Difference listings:
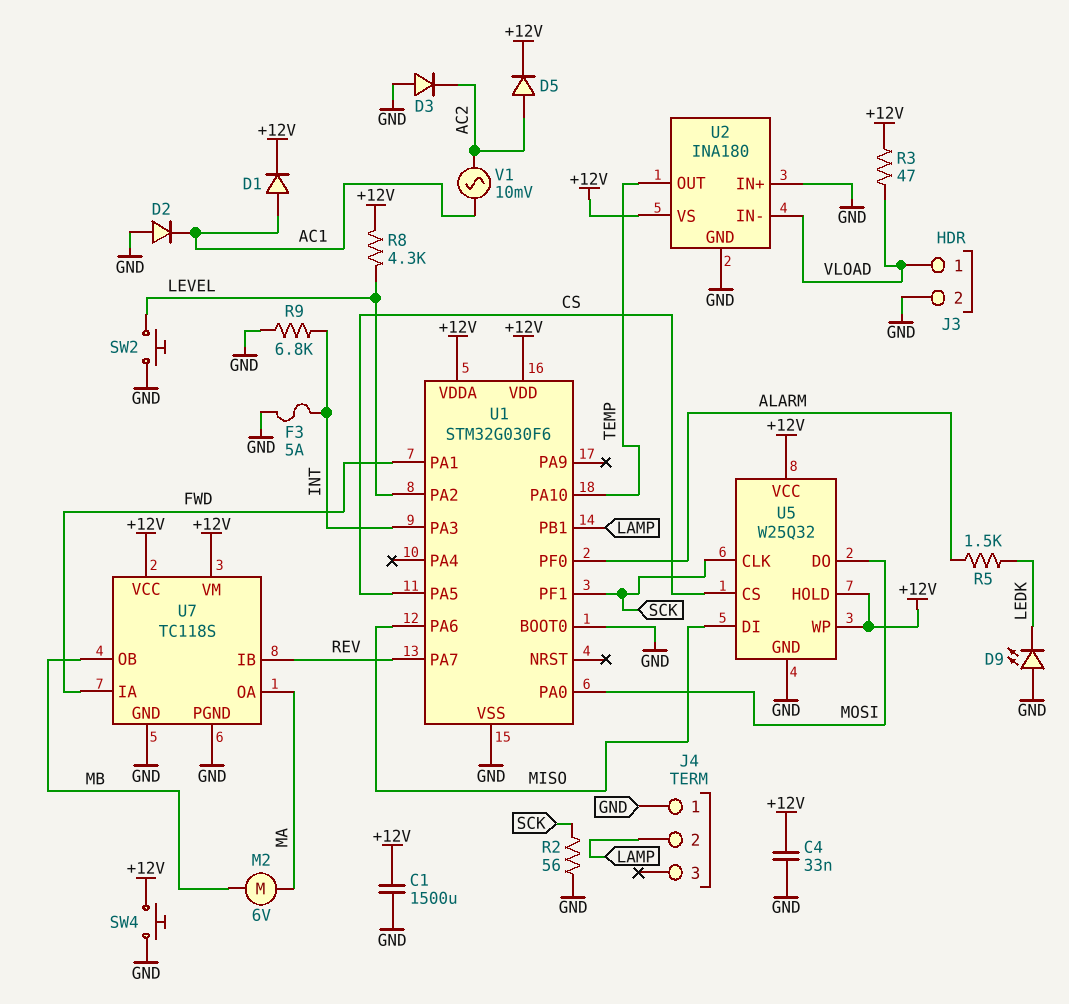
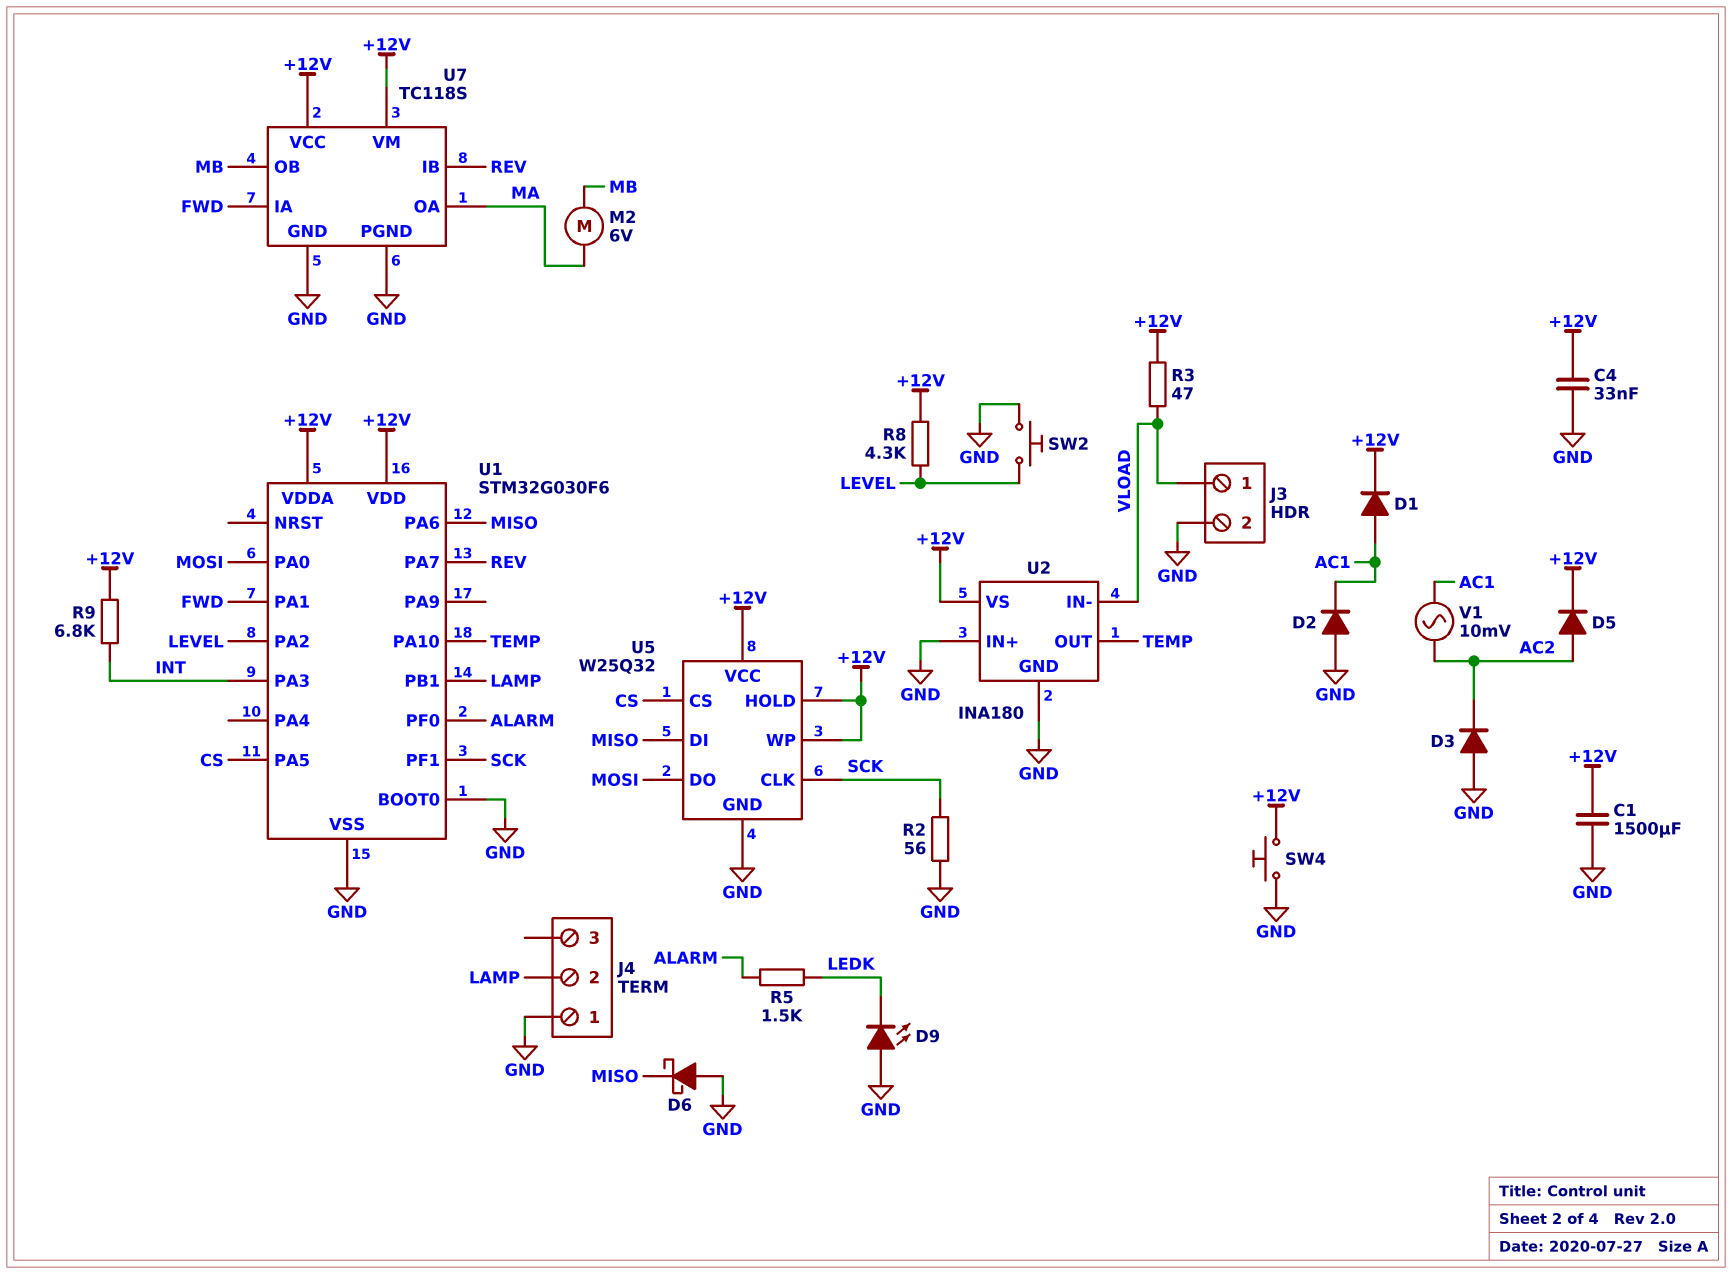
D6: none -> schottky (A GND, K MISO)
F3: 5A (GND, INT) -> none
R9: 6.8k (GND, INT) -> 6.8k (+12V, INT)

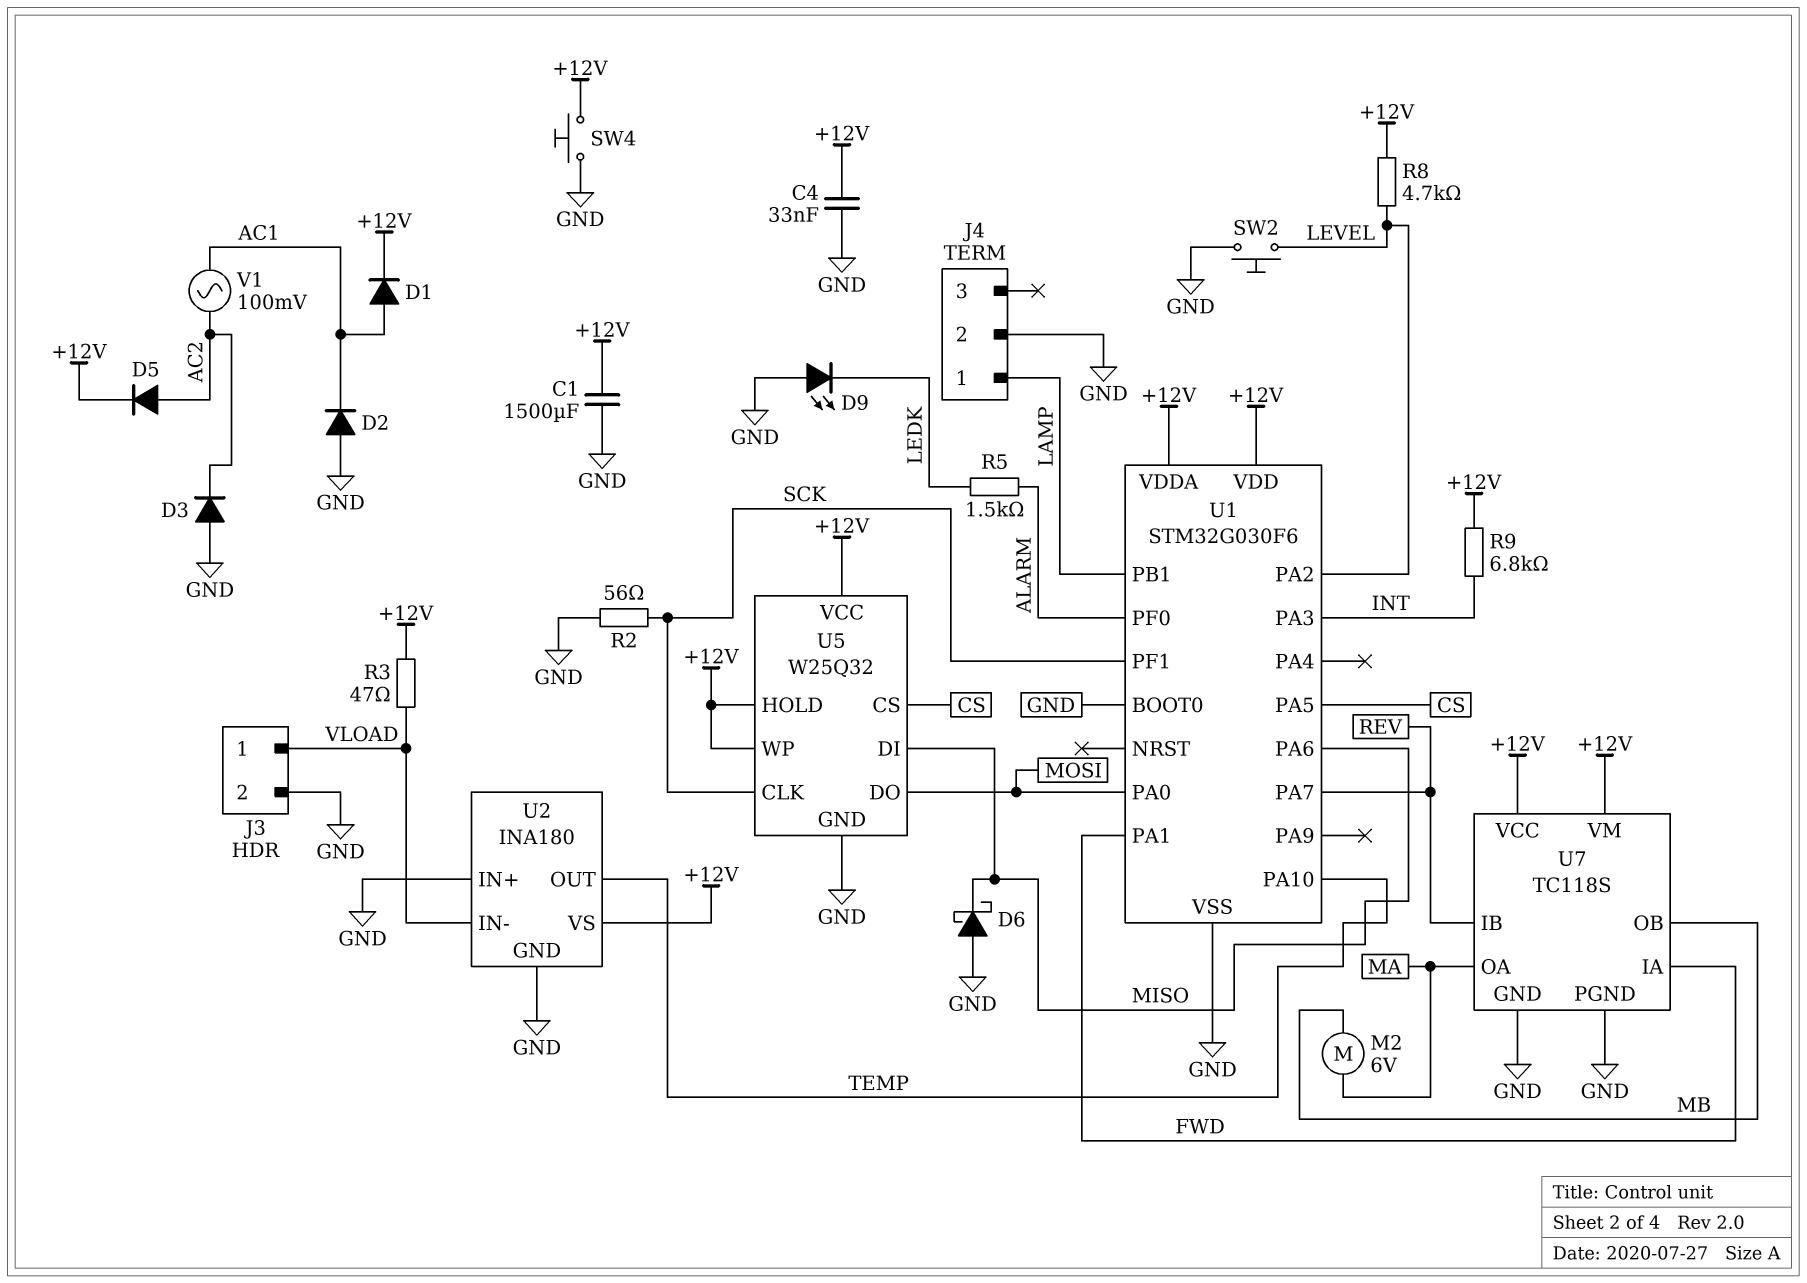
J4 pin 1: GND -> LAMP
J4 pin 2: LAMP -> GND
R8: 4.3k (+12V, LEVEL) -> 4.7k (+12V, LEVEL)
V1: AC 10mV (AC1, AC2) -> AC 100mV (AC1, AC2)

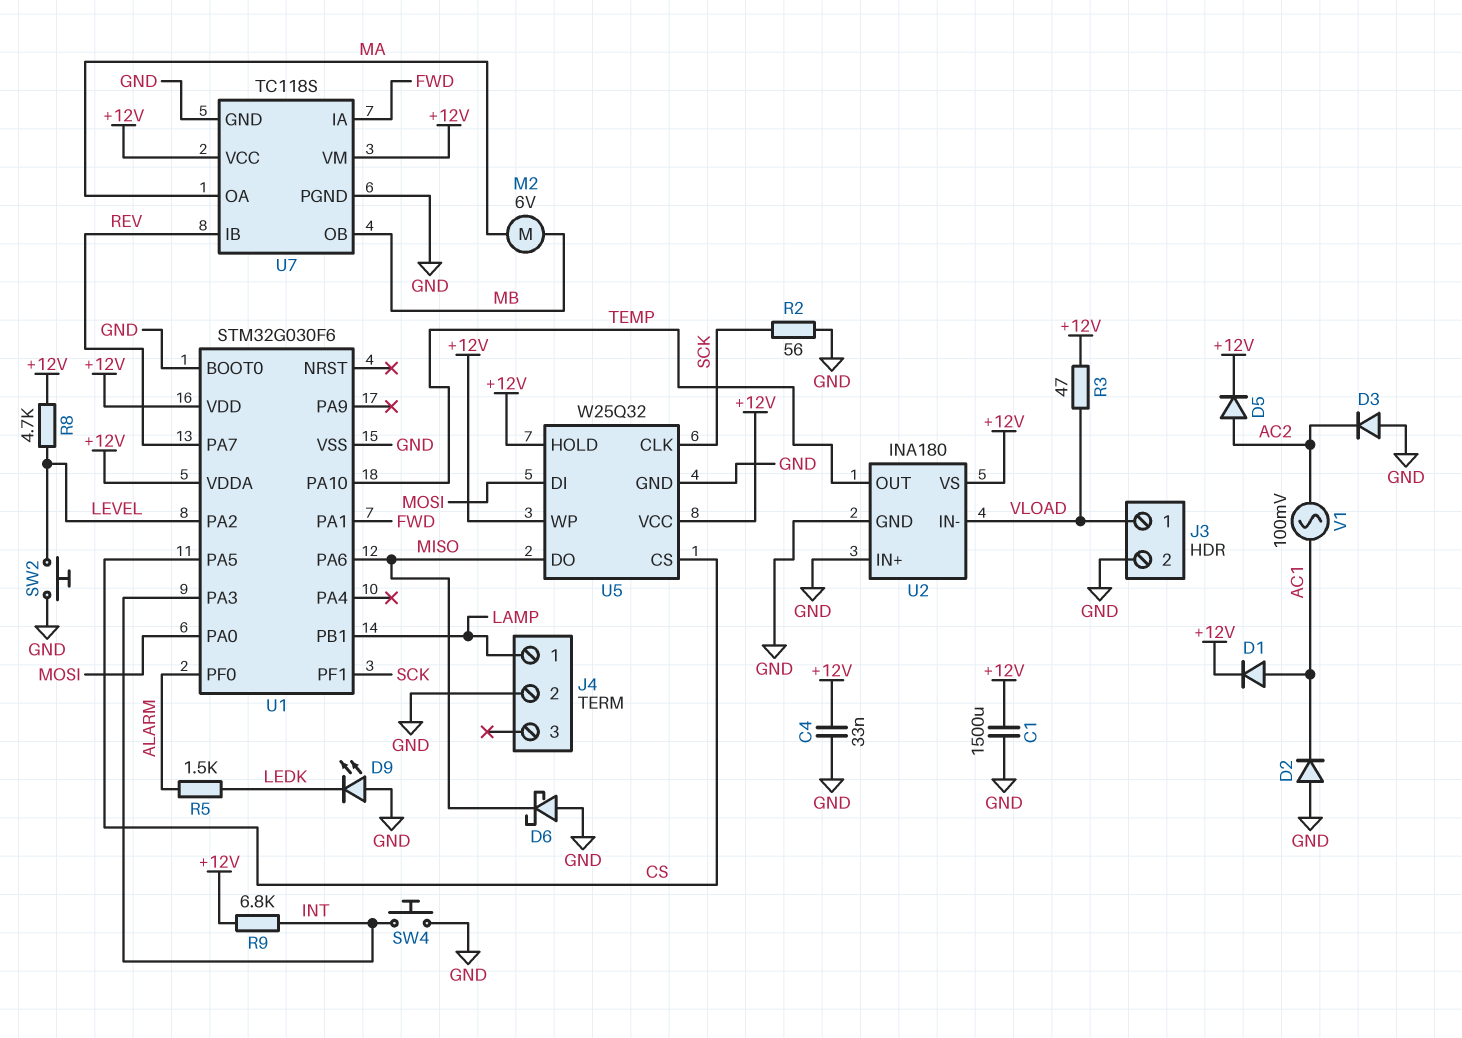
SW4: button (+12V, GND) -> button (GND, INT)
U5 pin DI: MISO -> MOSI
U5 pin DO: MOSI -> MISO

## WHAT YOU NEED TO DO
Your answer must be the line containing "SW4: button (+12V, GND) -> button (GND, INT)" and every line after it through the end of the records above, reproduced exactly and alone.

## TASK OUTPUT
SW4: button (+12V, GND) -> button (GND, INT)
U5 pin DI: MISO -> MOSI
U5 pin DO: MOSI -> MISO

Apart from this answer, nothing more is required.